(Dataset)

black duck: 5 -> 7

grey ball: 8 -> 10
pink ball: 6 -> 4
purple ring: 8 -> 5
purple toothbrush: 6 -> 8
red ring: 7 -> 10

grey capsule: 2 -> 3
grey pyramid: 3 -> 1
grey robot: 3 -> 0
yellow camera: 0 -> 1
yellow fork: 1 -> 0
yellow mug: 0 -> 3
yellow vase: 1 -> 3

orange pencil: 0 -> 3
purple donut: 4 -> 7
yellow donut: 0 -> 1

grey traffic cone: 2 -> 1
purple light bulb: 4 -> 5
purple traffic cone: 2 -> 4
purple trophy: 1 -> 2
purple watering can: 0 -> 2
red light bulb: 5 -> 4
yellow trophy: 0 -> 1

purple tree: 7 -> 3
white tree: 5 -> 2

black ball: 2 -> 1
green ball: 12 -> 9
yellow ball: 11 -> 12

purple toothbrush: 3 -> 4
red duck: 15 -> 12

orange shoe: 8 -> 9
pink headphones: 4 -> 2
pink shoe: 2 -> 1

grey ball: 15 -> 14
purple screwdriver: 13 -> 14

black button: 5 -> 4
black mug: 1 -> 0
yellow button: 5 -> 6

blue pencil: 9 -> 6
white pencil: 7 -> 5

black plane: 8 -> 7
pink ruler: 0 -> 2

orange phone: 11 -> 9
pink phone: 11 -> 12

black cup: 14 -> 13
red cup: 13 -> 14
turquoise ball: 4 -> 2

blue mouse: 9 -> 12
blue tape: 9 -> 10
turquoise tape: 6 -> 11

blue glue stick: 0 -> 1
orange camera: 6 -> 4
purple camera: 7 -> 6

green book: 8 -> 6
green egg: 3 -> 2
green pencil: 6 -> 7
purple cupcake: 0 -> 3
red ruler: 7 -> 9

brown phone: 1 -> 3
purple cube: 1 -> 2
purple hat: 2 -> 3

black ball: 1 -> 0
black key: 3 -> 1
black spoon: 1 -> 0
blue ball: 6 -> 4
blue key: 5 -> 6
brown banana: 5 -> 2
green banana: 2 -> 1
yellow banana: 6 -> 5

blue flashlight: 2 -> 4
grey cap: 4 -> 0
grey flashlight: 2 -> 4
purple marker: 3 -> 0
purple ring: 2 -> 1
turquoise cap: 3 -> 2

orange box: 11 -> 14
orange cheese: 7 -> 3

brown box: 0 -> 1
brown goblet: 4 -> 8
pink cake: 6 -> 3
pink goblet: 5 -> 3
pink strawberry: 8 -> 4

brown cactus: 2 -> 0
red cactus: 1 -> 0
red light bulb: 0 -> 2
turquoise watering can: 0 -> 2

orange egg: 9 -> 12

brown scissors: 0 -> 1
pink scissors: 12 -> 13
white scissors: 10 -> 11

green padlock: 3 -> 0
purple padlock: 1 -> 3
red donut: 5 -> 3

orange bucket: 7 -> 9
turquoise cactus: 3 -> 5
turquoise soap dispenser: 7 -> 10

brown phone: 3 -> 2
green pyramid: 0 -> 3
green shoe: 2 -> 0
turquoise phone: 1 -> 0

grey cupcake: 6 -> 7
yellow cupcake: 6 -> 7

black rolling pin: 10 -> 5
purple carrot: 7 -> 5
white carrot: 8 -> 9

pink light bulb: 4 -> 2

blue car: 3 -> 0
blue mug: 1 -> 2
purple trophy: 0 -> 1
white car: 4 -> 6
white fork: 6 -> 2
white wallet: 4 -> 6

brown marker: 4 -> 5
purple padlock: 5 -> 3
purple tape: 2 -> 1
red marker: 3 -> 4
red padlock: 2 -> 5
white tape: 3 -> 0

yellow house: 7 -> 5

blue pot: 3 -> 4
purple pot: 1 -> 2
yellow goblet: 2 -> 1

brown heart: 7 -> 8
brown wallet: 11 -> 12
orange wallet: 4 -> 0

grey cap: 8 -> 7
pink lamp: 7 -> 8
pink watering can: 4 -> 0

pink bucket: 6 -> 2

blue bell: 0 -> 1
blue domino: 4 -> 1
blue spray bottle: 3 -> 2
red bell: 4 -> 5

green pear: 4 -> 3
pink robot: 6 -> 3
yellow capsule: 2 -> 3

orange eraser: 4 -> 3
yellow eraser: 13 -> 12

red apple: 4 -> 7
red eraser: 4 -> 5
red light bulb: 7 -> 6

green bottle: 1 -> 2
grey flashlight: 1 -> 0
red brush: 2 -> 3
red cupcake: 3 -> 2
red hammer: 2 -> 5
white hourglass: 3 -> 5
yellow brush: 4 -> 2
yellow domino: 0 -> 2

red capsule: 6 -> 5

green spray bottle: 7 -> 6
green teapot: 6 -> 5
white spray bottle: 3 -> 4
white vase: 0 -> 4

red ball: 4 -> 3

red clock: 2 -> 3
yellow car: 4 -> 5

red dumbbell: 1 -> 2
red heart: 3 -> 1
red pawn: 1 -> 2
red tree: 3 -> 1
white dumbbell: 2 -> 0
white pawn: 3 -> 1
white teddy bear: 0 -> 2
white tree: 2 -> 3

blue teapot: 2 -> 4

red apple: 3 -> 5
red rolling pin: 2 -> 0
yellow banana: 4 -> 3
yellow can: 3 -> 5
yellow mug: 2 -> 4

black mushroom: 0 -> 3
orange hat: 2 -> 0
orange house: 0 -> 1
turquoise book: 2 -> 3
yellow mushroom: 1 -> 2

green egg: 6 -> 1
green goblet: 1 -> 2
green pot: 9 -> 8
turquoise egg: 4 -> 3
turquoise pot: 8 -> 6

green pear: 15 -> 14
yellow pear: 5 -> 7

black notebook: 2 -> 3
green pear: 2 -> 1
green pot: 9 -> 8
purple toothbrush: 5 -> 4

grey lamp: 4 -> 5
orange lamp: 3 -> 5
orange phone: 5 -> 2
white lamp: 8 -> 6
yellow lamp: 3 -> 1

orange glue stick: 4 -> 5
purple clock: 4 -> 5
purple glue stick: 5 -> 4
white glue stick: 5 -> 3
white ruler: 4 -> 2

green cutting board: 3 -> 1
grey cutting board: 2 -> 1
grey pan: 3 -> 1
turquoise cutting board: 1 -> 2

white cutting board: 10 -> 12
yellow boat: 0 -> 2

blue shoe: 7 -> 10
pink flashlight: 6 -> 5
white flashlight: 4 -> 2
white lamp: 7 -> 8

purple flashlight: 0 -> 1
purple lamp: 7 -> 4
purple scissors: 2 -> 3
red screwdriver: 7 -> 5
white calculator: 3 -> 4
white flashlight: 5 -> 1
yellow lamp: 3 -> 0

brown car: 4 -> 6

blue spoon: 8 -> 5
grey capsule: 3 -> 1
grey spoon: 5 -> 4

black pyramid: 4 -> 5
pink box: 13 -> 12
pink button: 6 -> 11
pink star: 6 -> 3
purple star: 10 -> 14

(End Dataset)

What is expected:
Write the records above out again precisely.

Task output:
black duck: 5 -> 7

grey ball: 8 -> 10
pink ball: 6 -> 4
purple ring: 8 -> 5
purple toothbrush: 6 -> 8
red ring: 7 -> 10

grey capsule: 2 -> 3
grey pyramid: 3 -> 1
grey robot: 3 -> 0
yellow camera: 0 -> 1
yellow fork: 1 -> 0
yellow mug: 0 -> 3
yellow vase: 1 -> 3

orange pencil: 0 -> 3
purple donut: 4 -> 7
yellow donut: 0 -> 1

grey traffic cone: 2 -> 1
purple light bulb: 4 -> 5
purple traffic cone: 2 -> 4
purple trophy: 1 -> 2
purple watering can: 0 -> 2
red light bulb: 5 -> 4
yellow trophy: 0 -> 1

purple tree: 7 -> 3
white tree: 5 -> 2

black ball: 2 -> 1
green ball: 12 -> 9
yellow ball: 11 -> 12

purple toothbrush: 3 -> 4
red duck: 15 -> 12

orange shoe: 8 -> 9
pink headphones: 4 -> 2
pink shoe: 2 -> 1

grey ball: 15 -> 14
purple screwdriver: 13 -> 14

black button: 5 -> 4
black mug: 1 -> 0
yellow button: 5 -> 6

blue pencil: 9 -> 6
white pencil: 7 -> 5

black plane: 8 -> 7
pink ruler: 0 -> 2

orange phone: 11 -> 9
pink phone: 11 -> 12

black cup: 14 -> 13
red cup: 13 -> 14
turquoise ball: 4 -> 2

blue mouse: 9 -> 12
blue tape: 9 -> 10
turquoise tape: 6 -> 11

blue glue stick: 0 -> 1
orange camera: 6 -> 4
purple camera: 7 -> 6

green book: 8 -> 6
green egg: 3 -> 2
green pencil: 6 -> 7
purple cupcake: 0 -> 3
red ruler: 7 -> 9

brown phone: 1 -> 3
purple cube: 1 -> 2
purple hat: 2 -> 3

black ball: 1 -> 0
black key: 3 -> 1
black spoon: 1 -> 0
blue ball: 6 -> 4
blue key: 5 -> 6
brown banana: 5 -> 2
green banana: 2 -> 1
yellow banana: 6 -> 5

blue flashlight: 2 -> 4
grey cap: 4 -> 0
grey flashlight: 2 -> 4
purple marker: 3 -> 0
purple ring: 2 -> 1
turquoise cap: 3 -> 2

orange box: 11 -> 14
orange cheese: 7 -> 3

brown box: 0 -> 1
brown goblet: 4 -> 8
pink cake: 6 -> 3
pink goblet: 5 -> 3
pink strawberry: 8 -> 4

brown cactus: 2 -> 0
red cactus: 1 -> 0
red light bulb: 0 -> 2
turquoise watering can: 0 -> 2

orange egg: 9 -> 12

brown scissors: 0 -> 1
pink scissors: 12 -> 13
white scissors: 10 -> 11

green padlock: 3 -> 0
purple padlock: 1 -> 3
red donut: 5 -> 3

orange bucket: 7 -> 9
turquoise cactus: 3 -> 5
turquoise soap dispenser: 7 -> 10

brown phone: 3 -> 2
green pyramid: 0 -> 3
green shoe: 2 -> 0
turquoise phone: 1 -> 0

grey cupcake: 6 -> 7
yellow cupcake: 6 -> 7

black rolling pin: 10 -> 5
purple carrot: 7 -> 5
white carrot: 8 -> 9

pink light bulb: 4 -> 2

blue car: 3 -> 0
blue mug: 1 -> 2
purple trophy: 0 -> 1
white car: 4 -> 6
white fork: 6 -> 2
white wallet: 4 -> 6

brown marker: 4 -> 5
purple padlock: 5 -> 3
purple tape: 2 -> 1
red marker: 3 -> 4
red padlock: 2 -> 5
white tape: 3 -> 0

yellow house: 7 -> 5

blue pot: 3 -> 4
purple pot: 1 -> 2
yellow goblet: 2 -> 1

brown heart: 7 -> 8
brown wallet: 11 -> 12
orange wallet: 4 -> 0

grey cap: 8 -> 7
pink lamp: 7 -> 8
pink watering can: 4 -> 0

pink bucket: 6 -> 2

blue bell: 0 -> 1
blue domino: 4 -> 1
blue spray bottle: 3 -> 2
red bell: 4 -> 5

green pear: 4 -> 3
pink robot: 6 -> 3
yellow capsule: 2 -> 3

orange eraser: 4 -> 3
yellow eraser: 13 -> 12

red apple: 4 -> 7
red eraser: 4 -> 5
red light bulb: 7 -> 6

green bottle: 1 -> 2
grey flashlight: 1 -> 0
red brush: 2 -> 3
red cupcake: 3 -> 2
red hammer: 2 -> 5
white hourglass: 3 -> 5
yellow brush: 4 -> 2
yellow domino: 0 -> 2

red capsule: 6 -> 5

green spray bottle: 7 -> 6
green teapot: 6 -> 5
white spray bottle: 3 -> 4
white vase: 0 -> 4

red ball: 4 -> 3

red clock: 2 -> 3
yellow car: 4 -> 5

red dumbbell: 1 -> 2
red heart: 3 -> 1
red pawn: 1 -> 2
red tree: 3 -> 1
white dumbbell: 2 -> 0
white pawn: 3 -> 1
white teddy bear: 0 -> 2
white tree: 2 -> 3

blue teapot: 2 -> 4

red apple: 3 -> 5
red rolling pin: 2 -> 0
yellow banana: 4 -> 3
yellow can: 3 -> 5
yellow mug: 2 -> 4

black mushroom: 0 -> 3
orange hat: 2 -> 0
orange house: 0 -> 1
turquoise book: 2 -> 3
yellow mushroom: 1 -> 2

green egg: 6 -> 1
green goblet: 1 -> 2
green pot: 9 -> 8
turquoise egg: 4 -> 3
turquoise pot: 8 -> 6

green pear: 15 -> 14
yellow pear: 5 -> 7

black notebook: 2 -> 3
green pear: 2 -> 1
green pot: 9 -> 8
purple toothbrush: 5 -> 4

grey lamp: 4 -> 5
orange lamp: 3 -> 5
orange phone: 5 -> 2
white lamp: 8 -> 6
yellow lamp: 3 -> 1

orange glue stick: 4 -> 5
purple clock: 4 -> 5
purple glue stick: 5 -> 4
white glue stick: 5 -> 3
white ruler: 4 -> 2

green cutting board: 3 -> 1
grey cutting board: 2 -> 1
grey pan: 3 -> 1
turquoise cutting board: 1 -> 2

white cutting board: 10 -> 12
yellow boat: 0 -> 2

blue shoe: 7 -> 10
pink flashlight: 6 -> 5
white flashlight: 4 -> 2
white lamp: 7 -> 8

purple flashlight: 0 -> 1
purple lamp: 7 -> 4
purple scissors: 2 -> 3
red screwdriver: 7 -> 5
white calculator: 3 -> 4
white flashlight: 5 -> 1
yellow lamp: 3 -> 0

brown car: 4 -> 6

blue spoon: 8 -> 5
grey capsule: 3 -> 1
grey spoon: 5 -> 4

black pyramid: 4 -> 5
pink box: 13 -> 12
pink button: 6 -> 11
pink star: 6 -> 3
purple star: 10 -> 14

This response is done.